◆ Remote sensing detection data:
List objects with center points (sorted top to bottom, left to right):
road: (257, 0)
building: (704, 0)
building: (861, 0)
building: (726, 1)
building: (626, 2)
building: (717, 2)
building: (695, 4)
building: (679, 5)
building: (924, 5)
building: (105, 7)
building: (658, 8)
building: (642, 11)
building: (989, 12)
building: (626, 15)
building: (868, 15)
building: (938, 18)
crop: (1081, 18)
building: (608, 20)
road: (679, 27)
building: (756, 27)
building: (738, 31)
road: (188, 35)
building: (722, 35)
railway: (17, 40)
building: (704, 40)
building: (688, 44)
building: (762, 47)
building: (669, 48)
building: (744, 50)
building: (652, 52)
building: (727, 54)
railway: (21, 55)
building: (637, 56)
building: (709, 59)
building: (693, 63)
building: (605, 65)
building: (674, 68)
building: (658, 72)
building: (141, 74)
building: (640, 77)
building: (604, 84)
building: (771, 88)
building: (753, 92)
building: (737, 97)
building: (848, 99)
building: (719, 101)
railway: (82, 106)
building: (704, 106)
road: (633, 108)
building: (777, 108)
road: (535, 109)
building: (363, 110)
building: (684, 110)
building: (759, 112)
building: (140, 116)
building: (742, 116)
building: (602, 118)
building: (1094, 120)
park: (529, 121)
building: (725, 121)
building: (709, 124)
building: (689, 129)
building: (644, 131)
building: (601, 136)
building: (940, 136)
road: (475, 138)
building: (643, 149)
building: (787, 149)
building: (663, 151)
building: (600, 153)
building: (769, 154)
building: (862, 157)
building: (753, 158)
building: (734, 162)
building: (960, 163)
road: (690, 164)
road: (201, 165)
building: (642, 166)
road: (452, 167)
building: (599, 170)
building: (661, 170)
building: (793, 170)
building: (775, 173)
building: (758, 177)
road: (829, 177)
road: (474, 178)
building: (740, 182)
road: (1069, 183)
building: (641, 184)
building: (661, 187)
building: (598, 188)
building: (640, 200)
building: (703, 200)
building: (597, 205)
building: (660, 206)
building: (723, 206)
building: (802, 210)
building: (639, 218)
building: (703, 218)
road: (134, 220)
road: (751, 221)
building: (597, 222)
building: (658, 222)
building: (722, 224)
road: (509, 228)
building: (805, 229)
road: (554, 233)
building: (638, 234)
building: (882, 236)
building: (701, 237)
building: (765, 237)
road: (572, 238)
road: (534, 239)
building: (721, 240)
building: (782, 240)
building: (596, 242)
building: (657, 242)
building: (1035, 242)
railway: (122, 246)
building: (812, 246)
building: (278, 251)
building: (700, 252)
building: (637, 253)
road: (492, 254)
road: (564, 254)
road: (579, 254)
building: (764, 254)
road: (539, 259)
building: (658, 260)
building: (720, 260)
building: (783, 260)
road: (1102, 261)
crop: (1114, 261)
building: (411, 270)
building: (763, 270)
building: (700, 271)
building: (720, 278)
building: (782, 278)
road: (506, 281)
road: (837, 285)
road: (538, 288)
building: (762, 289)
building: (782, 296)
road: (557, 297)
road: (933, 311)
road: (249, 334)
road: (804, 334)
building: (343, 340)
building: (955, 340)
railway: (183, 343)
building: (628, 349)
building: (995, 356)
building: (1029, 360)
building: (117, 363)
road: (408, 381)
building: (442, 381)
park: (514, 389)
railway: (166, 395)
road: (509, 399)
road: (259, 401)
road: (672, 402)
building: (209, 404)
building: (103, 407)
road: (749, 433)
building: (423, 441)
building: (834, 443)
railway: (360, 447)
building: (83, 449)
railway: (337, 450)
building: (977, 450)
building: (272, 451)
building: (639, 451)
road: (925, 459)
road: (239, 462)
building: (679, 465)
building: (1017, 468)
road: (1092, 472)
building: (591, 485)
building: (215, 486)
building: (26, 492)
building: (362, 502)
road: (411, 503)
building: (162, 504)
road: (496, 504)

◆ ASSIGNED TASK:
An exact written copy of every entry is the required answer.

◆ ANSWER AREA:
List objects with center points (sorted top to bottom, left to right):
road: (257, 0)
building: (704, 0)
building: (861, 0)
building: (726, 1)
building: (626, 2)
building: (717, 2)
building: (695, 4)
building: (679, 5)
building: (924, 5)
building: (105, 7)
building: (658, 8)
building: (642, 11)
building: (989, 12)
building: (626, 15)
building: (868, 15)
building: (938, 18)
crop: (1081, 18)
building: (608, 20)
road: (679, 27)
building: (756, 27)
building: (738, 31)
road: (188, 35)
building: (722, 35)
railway: (17, 40)
building: (704, 40)
building: (688, 44)
building: (762, 47)
building: (669, 48)
building: (744, 50)
building: (652, 52)
building: (727, 54)
railway: (21, 55)
building: (637, 56)
building: (709, 59)
building: (693, 63)
building: (605, 65)
building: (674, 68)
building: (658, 72)
building: (141, 74)
building: (640, 77)
building: (604, 84)
building: (771, 88)
building: (753, 92)
building: (737, 97)
building: (848, 99)
building: (719, 101)
railway: (82, 106)
building: (704, 106)
road: (633, 108)
building: (777, 108)
road: (535, 109)
building: (363, 110)
building: (684, 110)
building: (759, 112)
building: (140, 116)
building: (742, 116)
building: (602, 118)
building: (1094, 120)
park: (529, 121)
building: (725, 121)
building: (709, 124)
building: (689, 129)
building: (644, 131)
building: (601, 136)
building: (940, 136)
road: (475, 138)
building: (643, 149)
building: (787, 149)
building: (663, 151)
building: (600, 153)
building: (769, 154)
building: (862, 157)
building: (753, 158)
building: (734, 162)
building: (960, 163)
road: (690, 164)
road: (201, 165)
building: (642, 166)
road: (452, 167)
building: (599, 170)
building: (661, 170)
building: (793, 170)
building: (775, 173)
building: (758, 177)
road: (829, 177)
road: (474, 178)
building: (740, 182)
road: (1069, 183)
building: (641, 184)
building: (661, 187)
building: (598, 188)
building: (640, 200)
building: (703, 200)
building: (597, 205)
building: (660, 206)
building: (723, 206)
building: (802, 210)
building: (639, 218)
building: (703, 218)
road: (134, 220)
road: (751, 221)
building: (597, 222)
building: (658, 222)
building: (722, 224)
road: (509, 228)
building: (805, 229)
road: (554, 233)
building: (638, 234)
building: (882, 236)
building: (701, 237)
building: (765, 237)
road: (572, 238)
road: (534, 239)
building: (721, 240)
building: (782, 240)
building: (596, 242)
building: (657, 242)
building: (1035, 242)
railway: (122, 246)
building: (812, 246)
building: (278, 251)
building: (700, 252)
building: (637, 253)
road: (492, 254)
road: (564, 254)
road: (579, 254)
building: (764, 254)
road: (539, 259)
building: (658, 260)
building: (720, 260)
building: (783, 260)
road: (1102, 261)
crop: (1114, 261)
building: (411, 270)
building: (763, 270)
building: (700, 271)
building: (720, 278)
building: (782, 278)
road: (506, 281)
road: (837, 285)
road: (538, 288)
building: (762, 289)
building: (782, 296)
road: (557, 297)
road: (933, 311)
road: (249, 334)
road: (804, 334)
building: (343, 340)
building: (955, 340)
railway: (183, 343)
building: (628, 349)
building: (995, 356)
building: (1029, 360)
building: (117, 363)
road: (408, 381)
building: (442, 381)
park: (514, 389)
railway: (166, 395)
road: (509, 399)
road: (259, 401)
road: (672, 402)
building: (209, 404)
building: (103, 407)
road: (749, 433)
building: (423, 441)
building: (834, 443)
railway: (360, 447)
building: (83, 449)
railway: (337, 450)
building: (977, 450)
building: (272, 451)
building: (639, 451)
road: (925, 459)
road: (239, 462)
building: (679, 465)
building: (1017, 468)
road: (1092, 472)
building: (591, 485)
building: (215, 486)
building: (26, 492)
building: (362, 502)
road: (411, 503)
building: (162, 504)
road: (496, 504)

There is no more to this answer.